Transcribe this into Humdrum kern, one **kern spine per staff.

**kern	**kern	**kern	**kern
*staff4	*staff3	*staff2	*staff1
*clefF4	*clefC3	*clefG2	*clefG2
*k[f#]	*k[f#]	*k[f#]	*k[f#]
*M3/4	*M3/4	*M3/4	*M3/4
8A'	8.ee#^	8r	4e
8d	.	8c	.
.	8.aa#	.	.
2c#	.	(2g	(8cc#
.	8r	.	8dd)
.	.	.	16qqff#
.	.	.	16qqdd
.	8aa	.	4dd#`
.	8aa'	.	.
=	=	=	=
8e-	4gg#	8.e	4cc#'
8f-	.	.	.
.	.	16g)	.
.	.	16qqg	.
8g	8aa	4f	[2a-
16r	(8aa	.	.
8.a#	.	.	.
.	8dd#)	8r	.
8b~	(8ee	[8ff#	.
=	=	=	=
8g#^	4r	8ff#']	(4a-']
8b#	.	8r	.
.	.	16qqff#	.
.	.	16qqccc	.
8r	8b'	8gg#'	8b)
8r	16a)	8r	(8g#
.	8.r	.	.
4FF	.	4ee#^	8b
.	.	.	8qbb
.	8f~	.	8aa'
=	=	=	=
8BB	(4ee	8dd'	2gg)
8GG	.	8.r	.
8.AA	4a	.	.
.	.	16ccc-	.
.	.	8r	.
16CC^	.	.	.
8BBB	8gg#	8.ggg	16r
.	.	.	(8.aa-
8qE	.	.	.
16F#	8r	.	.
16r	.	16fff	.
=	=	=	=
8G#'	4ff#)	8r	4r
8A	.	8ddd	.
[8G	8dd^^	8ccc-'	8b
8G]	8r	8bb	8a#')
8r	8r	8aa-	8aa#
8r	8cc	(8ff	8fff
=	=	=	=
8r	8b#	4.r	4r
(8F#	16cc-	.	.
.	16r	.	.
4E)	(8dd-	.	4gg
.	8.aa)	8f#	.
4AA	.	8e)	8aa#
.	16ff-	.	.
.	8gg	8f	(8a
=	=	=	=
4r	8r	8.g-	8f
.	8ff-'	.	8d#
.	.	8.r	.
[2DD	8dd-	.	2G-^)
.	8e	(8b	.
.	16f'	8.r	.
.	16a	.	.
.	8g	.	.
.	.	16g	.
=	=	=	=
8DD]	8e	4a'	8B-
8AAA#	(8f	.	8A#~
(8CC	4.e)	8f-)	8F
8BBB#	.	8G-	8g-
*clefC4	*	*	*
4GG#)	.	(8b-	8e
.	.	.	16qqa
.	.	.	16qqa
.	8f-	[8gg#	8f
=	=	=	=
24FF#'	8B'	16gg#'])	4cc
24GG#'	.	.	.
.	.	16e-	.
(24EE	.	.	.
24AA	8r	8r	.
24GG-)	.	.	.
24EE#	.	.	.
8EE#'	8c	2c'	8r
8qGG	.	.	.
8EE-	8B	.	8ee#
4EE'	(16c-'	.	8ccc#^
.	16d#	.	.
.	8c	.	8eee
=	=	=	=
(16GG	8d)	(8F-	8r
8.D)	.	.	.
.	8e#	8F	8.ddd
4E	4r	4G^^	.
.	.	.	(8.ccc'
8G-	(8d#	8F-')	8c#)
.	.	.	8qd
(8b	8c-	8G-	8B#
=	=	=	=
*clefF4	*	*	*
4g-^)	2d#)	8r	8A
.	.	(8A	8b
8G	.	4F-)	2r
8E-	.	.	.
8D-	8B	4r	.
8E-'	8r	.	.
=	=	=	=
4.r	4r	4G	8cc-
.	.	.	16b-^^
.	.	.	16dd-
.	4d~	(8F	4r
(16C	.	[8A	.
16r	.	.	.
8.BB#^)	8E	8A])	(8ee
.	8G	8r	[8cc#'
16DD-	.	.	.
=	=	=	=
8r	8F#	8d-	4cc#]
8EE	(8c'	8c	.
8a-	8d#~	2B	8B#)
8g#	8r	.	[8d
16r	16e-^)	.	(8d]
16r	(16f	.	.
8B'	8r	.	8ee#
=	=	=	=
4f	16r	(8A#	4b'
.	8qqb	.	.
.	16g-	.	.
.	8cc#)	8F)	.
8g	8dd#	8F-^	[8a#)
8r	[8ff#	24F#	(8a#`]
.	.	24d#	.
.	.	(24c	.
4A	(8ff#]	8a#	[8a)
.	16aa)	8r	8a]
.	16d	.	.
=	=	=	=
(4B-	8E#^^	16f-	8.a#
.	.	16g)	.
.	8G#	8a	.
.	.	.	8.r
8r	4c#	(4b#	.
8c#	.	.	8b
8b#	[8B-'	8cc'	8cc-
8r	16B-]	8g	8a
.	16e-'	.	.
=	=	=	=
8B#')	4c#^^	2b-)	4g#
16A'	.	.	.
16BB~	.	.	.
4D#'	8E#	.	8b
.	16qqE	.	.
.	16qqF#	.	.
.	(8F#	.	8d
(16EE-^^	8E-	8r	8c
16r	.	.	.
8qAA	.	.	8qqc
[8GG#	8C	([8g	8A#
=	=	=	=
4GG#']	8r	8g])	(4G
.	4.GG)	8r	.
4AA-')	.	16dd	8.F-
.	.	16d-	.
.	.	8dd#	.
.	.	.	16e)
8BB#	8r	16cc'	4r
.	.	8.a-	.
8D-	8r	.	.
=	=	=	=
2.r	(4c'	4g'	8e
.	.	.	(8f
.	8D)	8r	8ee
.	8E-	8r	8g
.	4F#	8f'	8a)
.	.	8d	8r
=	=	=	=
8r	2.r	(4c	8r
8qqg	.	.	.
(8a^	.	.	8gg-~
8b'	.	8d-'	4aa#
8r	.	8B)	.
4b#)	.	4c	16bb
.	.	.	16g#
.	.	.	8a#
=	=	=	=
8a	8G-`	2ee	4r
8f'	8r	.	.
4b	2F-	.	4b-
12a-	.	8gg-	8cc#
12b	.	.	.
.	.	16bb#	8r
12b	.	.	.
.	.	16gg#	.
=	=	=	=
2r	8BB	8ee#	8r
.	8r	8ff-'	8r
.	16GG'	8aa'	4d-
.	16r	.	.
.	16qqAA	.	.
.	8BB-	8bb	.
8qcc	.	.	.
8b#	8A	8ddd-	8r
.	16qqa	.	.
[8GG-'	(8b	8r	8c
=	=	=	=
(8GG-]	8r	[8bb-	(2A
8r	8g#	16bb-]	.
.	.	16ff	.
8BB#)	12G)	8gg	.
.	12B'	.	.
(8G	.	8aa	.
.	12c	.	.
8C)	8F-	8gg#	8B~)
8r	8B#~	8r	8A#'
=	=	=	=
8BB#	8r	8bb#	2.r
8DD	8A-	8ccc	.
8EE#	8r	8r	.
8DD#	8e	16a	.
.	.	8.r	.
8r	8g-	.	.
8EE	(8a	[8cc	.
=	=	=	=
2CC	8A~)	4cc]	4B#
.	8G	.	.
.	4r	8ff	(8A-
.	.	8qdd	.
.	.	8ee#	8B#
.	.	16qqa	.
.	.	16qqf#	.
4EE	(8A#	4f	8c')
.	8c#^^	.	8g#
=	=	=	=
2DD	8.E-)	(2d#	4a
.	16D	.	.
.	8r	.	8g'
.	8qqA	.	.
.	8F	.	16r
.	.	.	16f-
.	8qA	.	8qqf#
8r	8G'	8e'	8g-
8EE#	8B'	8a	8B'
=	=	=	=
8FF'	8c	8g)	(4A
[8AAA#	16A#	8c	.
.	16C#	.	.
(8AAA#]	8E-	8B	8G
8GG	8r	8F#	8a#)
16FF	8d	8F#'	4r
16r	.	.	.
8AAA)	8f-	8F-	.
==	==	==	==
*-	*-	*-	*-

++++++++++

Gather every line in the items above that contains the string "kern".

**Task solution:**
Transcribe this into Humdrum kern, one **kern spine per staff.
**kern	**kern	**kern	**kern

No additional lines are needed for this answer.